## Instruction
Among the entries below, one line contains "building: [281,54,320,115] ->" and another contains "building: [102,242,161,296] ->". Transcribe those two lines and every line between them, exactly.

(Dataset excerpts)
────────────────────

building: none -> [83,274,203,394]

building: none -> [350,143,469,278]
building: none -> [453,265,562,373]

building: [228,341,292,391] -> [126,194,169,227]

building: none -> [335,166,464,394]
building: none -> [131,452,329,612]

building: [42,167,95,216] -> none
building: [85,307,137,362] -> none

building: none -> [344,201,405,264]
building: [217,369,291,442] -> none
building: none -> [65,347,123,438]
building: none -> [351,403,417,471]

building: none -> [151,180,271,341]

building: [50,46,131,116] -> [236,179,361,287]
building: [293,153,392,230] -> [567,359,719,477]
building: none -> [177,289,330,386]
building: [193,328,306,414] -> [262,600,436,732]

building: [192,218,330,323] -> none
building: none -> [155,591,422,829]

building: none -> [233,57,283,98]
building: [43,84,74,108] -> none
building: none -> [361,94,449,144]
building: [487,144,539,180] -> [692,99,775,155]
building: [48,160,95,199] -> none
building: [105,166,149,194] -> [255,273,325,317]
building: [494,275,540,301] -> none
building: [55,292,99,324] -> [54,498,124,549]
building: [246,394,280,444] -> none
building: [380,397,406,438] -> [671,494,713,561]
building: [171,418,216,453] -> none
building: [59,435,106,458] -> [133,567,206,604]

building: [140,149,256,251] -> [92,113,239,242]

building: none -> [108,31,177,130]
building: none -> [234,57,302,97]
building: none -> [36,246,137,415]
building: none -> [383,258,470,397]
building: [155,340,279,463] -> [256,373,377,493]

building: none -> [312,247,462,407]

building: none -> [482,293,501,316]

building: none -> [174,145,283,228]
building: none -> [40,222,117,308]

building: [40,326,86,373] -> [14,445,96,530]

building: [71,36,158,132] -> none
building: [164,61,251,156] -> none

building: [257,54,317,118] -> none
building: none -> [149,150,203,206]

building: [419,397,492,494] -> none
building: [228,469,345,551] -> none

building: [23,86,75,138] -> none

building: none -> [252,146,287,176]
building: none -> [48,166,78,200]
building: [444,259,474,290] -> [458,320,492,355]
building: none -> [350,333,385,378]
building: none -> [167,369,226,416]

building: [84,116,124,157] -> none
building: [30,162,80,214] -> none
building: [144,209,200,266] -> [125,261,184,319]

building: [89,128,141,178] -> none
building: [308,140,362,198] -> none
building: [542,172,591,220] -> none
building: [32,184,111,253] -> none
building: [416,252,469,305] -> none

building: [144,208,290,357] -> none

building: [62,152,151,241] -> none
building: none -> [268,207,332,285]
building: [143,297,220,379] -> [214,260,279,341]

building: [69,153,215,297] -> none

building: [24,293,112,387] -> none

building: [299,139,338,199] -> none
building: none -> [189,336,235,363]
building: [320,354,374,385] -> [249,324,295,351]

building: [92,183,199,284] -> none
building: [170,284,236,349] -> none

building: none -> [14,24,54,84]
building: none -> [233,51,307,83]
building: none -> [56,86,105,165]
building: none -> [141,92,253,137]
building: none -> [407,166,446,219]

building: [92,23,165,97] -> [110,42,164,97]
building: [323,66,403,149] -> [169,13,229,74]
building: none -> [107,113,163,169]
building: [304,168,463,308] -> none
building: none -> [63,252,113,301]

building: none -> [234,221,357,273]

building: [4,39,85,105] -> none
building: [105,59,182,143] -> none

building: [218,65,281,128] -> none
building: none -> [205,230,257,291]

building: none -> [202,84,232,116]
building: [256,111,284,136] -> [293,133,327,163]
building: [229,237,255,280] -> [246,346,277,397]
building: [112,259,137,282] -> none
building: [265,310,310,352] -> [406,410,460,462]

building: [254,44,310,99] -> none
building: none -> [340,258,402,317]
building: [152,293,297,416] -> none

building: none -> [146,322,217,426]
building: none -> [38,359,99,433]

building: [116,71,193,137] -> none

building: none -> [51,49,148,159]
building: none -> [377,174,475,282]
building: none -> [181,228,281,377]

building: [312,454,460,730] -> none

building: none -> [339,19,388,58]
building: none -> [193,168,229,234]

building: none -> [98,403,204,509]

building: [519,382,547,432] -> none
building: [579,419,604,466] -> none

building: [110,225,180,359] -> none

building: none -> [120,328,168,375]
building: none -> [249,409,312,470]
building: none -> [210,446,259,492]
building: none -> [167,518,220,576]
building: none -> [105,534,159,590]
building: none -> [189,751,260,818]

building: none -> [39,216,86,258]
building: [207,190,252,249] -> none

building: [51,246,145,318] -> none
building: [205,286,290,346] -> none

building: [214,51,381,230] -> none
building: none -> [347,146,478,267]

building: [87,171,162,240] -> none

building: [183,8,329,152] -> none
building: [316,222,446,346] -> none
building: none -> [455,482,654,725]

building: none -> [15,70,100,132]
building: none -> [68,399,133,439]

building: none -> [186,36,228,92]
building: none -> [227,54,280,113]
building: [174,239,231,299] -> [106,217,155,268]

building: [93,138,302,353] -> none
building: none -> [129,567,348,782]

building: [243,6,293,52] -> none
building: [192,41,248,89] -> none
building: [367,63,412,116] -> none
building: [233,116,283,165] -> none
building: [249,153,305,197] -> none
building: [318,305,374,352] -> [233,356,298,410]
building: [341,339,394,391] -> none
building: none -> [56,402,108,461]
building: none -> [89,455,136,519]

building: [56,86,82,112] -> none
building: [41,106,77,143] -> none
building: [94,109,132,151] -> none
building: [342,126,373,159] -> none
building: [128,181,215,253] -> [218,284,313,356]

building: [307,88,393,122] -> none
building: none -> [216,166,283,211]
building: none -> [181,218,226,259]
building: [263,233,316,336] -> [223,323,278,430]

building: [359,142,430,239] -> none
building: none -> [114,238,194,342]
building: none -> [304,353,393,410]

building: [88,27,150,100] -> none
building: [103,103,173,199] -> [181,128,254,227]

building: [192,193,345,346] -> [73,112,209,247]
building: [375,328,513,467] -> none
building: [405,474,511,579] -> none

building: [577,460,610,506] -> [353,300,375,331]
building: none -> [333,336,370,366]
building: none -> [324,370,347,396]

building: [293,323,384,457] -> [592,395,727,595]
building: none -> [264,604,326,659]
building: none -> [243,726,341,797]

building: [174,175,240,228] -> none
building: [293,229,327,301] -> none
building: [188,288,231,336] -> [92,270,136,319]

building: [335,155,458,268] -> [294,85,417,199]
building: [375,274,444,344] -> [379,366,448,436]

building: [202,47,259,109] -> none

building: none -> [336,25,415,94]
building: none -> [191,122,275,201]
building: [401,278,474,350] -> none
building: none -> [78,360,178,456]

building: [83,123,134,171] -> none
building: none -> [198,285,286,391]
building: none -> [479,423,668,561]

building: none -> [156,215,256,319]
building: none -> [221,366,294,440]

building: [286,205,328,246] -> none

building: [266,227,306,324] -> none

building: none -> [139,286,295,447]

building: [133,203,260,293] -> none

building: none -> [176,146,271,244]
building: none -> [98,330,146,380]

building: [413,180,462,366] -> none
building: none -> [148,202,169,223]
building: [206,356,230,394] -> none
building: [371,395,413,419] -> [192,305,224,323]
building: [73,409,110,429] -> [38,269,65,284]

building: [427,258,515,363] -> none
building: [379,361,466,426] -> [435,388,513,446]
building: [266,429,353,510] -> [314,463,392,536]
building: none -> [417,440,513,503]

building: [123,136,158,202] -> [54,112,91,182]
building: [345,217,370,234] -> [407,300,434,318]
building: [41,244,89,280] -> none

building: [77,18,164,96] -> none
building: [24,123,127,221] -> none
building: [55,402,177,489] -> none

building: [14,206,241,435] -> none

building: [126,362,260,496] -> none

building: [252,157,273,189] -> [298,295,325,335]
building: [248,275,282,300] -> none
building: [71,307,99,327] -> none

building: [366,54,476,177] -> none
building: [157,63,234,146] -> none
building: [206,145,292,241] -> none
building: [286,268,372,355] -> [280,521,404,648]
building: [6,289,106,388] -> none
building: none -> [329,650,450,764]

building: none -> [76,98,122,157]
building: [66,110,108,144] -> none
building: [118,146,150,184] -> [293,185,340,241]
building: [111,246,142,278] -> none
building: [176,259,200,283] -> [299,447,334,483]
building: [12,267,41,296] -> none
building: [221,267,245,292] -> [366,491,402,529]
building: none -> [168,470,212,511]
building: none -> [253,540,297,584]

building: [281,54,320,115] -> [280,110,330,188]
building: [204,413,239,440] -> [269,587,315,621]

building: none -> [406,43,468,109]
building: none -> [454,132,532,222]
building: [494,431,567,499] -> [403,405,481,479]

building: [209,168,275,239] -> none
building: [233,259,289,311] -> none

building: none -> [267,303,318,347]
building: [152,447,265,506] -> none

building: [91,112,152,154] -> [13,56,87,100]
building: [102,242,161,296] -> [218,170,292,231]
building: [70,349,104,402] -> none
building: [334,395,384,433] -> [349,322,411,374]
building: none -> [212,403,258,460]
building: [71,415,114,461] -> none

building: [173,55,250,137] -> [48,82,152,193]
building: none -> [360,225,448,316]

────────────────────

## Answer space
building: [281,54,320,115] -> [280,110,330,188]
building: [204,413,239,440] -> [269,587,315,621]

building: none -> [406,43,468,109]
building: none -> [454,132,532,222]
building: [494,431,567,499] -> [403,405,481,479]

building: [209,168,275,239] -> none
building: [233,259,289,311] -> none

building: none -> [267,303,318,347]
building: [152,447,265,506] -> none

building: [91,112,152,154] -> [13,56,87,100]
building: [102,242,161,296] -> [218,170,292,231]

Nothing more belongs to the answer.